- Data provided:
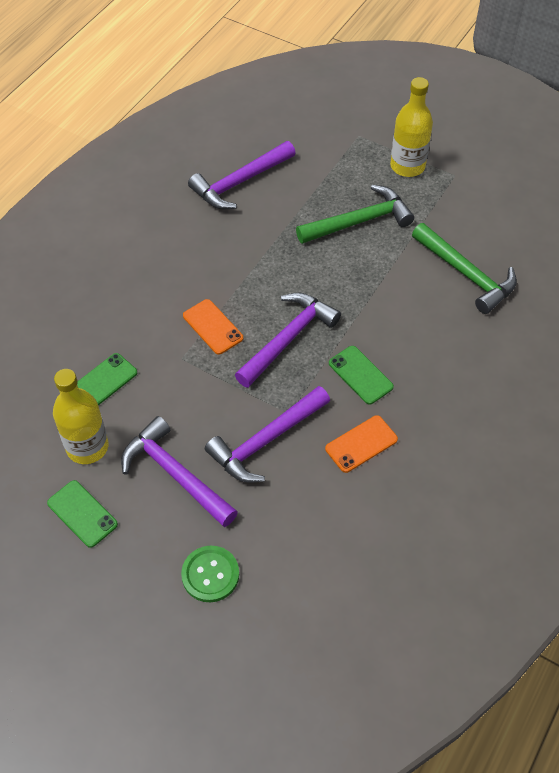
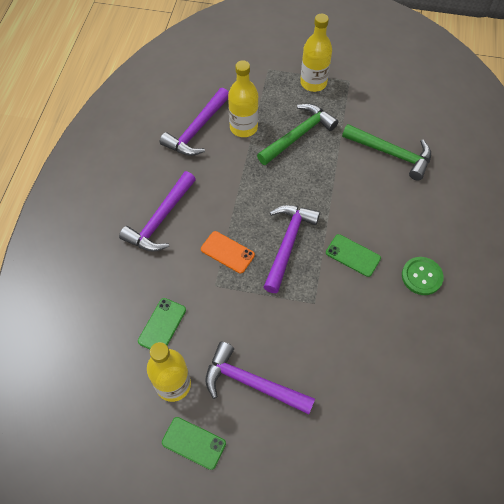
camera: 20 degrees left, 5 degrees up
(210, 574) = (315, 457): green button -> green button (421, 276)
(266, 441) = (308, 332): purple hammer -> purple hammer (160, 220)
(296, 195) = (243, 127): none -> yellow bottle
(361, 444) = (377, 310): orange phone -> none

---

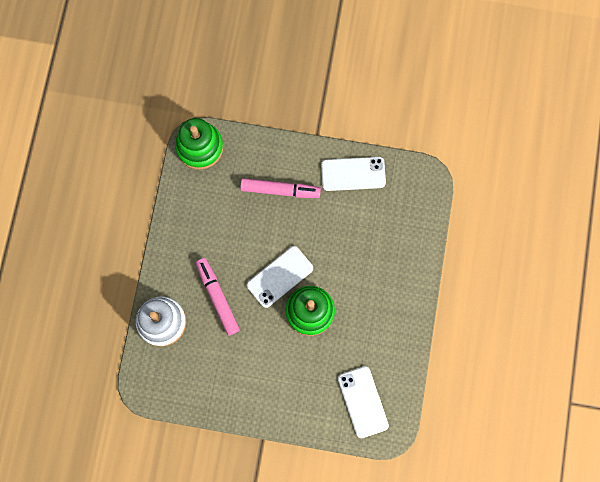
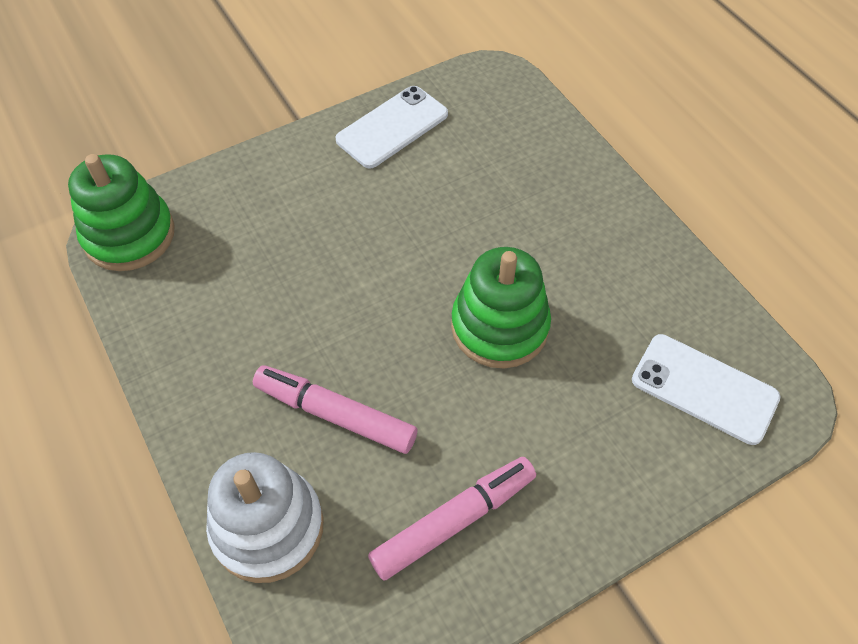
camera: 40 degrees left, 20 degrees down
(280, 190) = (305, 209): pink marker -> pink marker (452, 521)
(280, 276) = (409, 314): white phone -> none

- Goal of the exercise: Your task is to find every line above containing the word "camera" and copy it.

- Answer space:
camera: 20 degrees left, 5 degrees up
camera: 40 degrees left, 20 degrees down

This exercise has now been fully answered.